What the exercise asks: Copy the records below exactly, leaving out any pictures.

*** Opening of Data listing ***

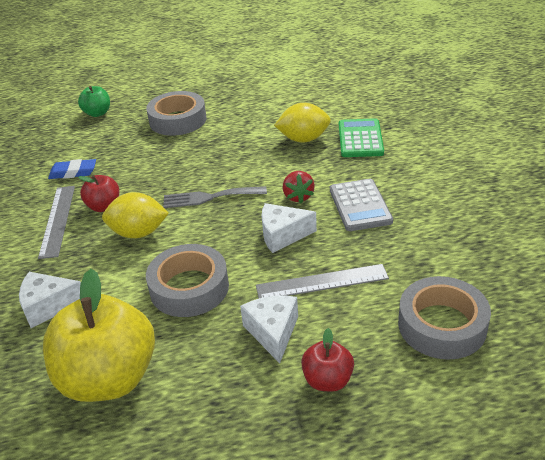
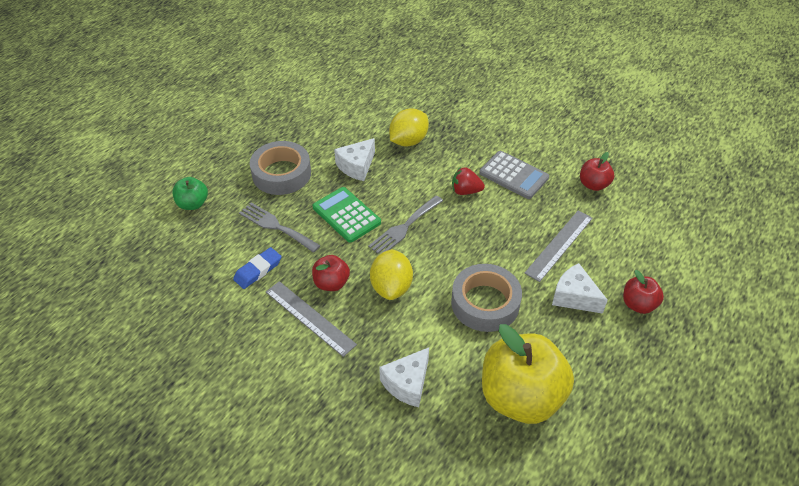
camera: 45 degrees left, 10 degrees up
(124, 151) = (276, 226): none -> grey fork
(138, 233) = (391, 287): yellow lemon -> yellow lemon turned 45 degrees counterclockwise
(282, 235) = (493, 227): white cheese -> white cheese (356, 166)
(298, 196) = (465, 191): red strawberry -> red strawberry turned 150 degrees clockwise
(360, 139) = (448, 121): green calculator -> green calculator (346, 215)
(432, 252) = (593, 184): none -> red apple
(442, 325) = (652, 230): grey tape -> none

*** Close of Data listing ***

Response to this exercise:
camera: 45 degrees left, 10 degrees up
(124, 151) = (276, 226): none -> grey fork
(138, 233) = (391, 287): yellow lemon -> yellow lemon turned 45 degrees counterclockwise
(282, 235) = (493, 227): white cheese -> white cheese (356, 166)
(298, 196) = (465, 191): red strawberry -> red strawberry turned 150 degrees clockwise
(360, 139) = (448, 121): green calculator -> green calculator (346, 215)
(432, 252) = (593, 184): none -> red apple
(442, 325) = (652, 230): grey tape -> none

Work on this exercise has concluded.